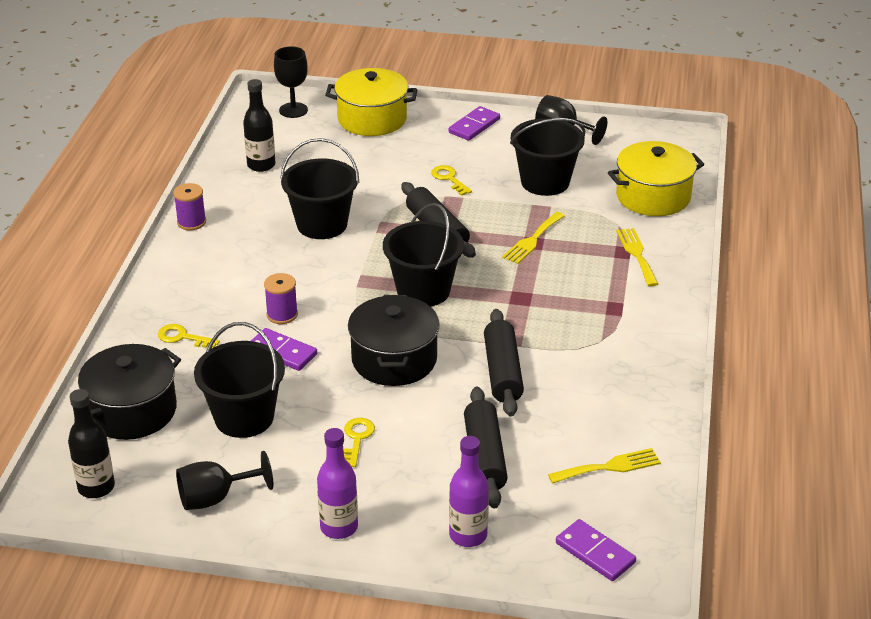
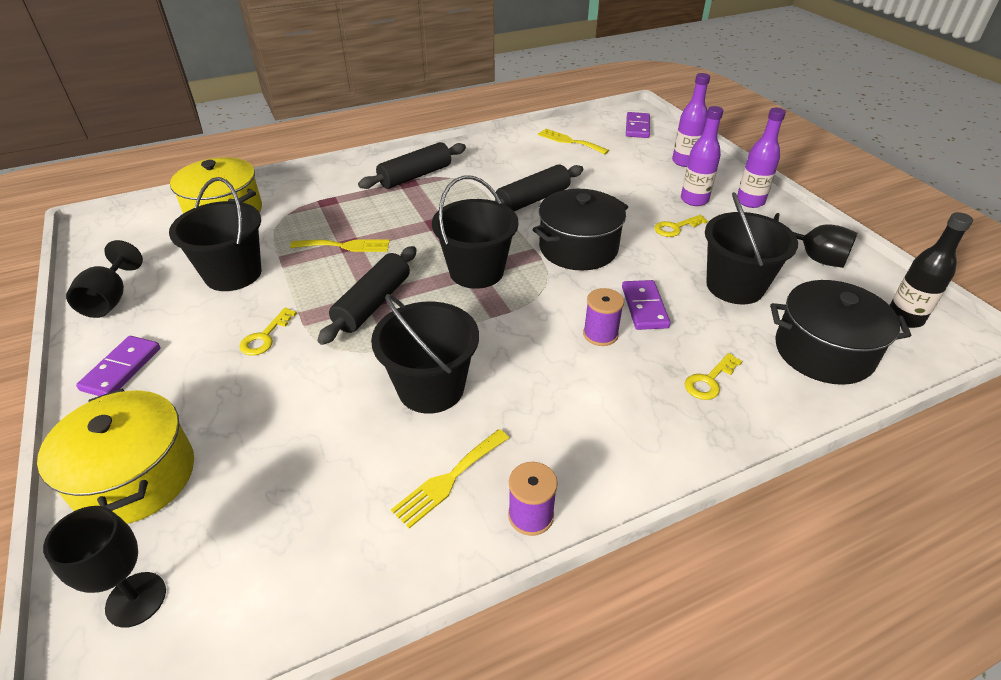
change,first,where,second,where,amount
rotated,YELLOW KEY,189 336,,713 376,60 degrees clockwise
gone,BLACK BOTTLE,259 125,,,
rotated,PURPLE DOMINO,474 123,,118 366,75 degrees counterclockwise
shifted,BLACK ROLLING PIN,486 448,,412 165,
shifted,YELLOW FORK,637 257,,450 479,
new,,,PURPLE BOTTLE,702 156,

## Work to complete
Whenever a line of the data includes the word "shifted", show that line in full.

## Worked solution
shifted,BLACK ROLLING PIN,486 448,,412 165,
shifted,YELLOW FORK,637 257,,450 479,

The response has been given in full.